## What you need to do
Return all the entries below exactly, except for the images they hold.
[Exercise data Boundary: Start]
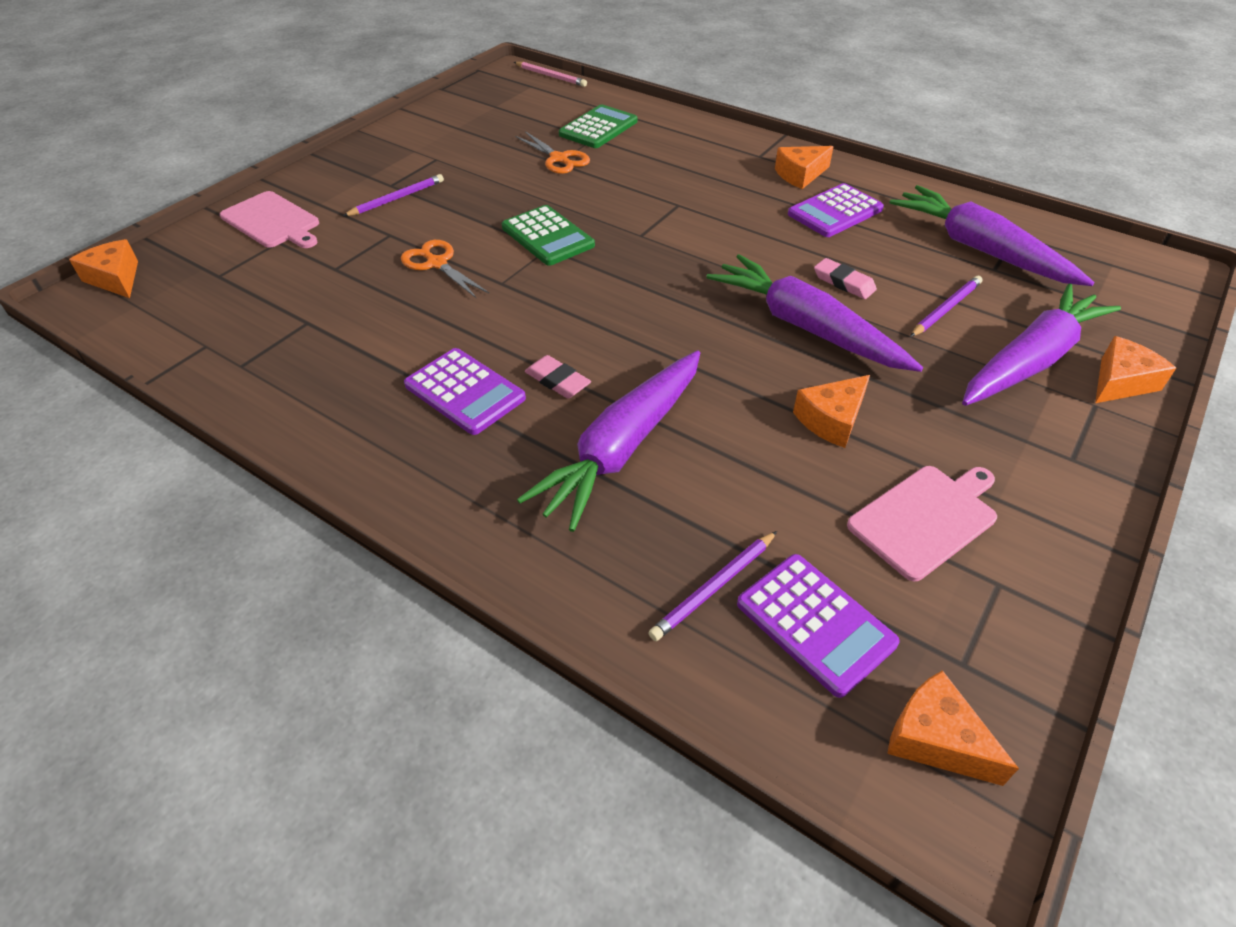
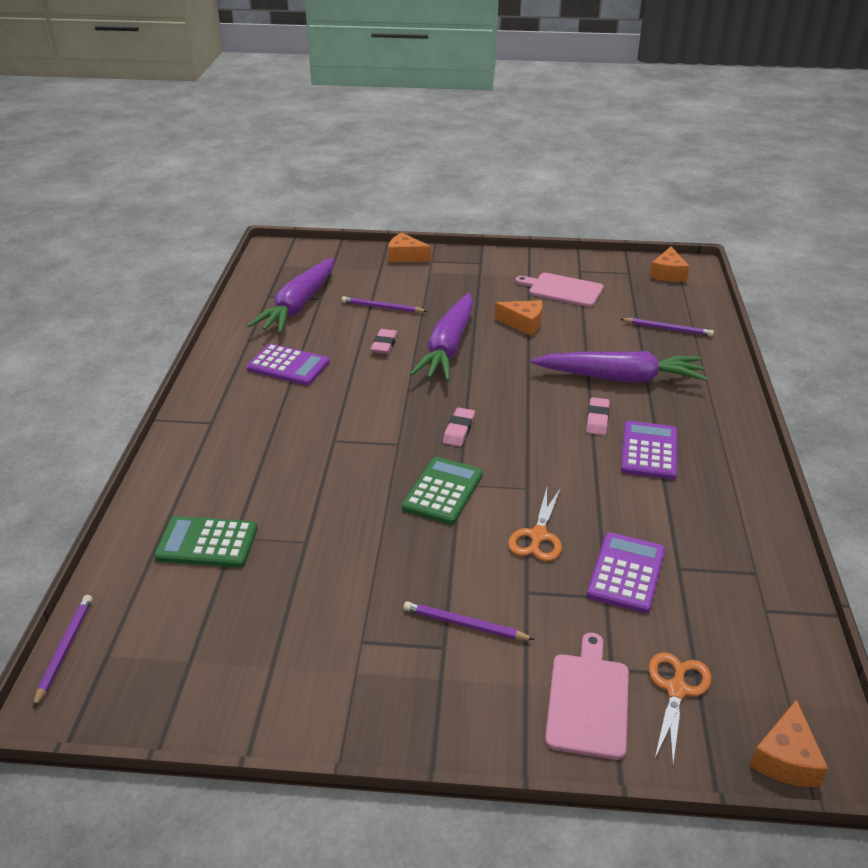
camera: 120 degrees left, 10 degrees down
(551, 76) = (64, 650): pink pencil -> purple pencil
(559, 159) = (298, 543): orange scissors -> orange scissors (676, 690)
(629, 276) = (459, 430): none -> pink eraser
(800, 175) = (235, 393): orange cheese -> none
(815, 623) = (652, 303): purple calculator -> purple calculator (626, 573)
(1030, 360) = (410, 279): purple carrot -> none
[Exercise data Boundary: End]
## Answer section
camera: 120 degrees left, 10 degrees down
(551, 76) = (64, 650): pink pencil -> purple pencil
(559, 159) = (298, 543): orange scissors -> orange scissors (676, 690)
(629, 276) = (459, 430): none -> pink eraser
(800, 175) = (235, 393): orange cheese -> none
(815, 623) = (652, 303): purple calculator -> purple calculator (626, 573)
(1030, 360) = (410, 279): purple carrot -> none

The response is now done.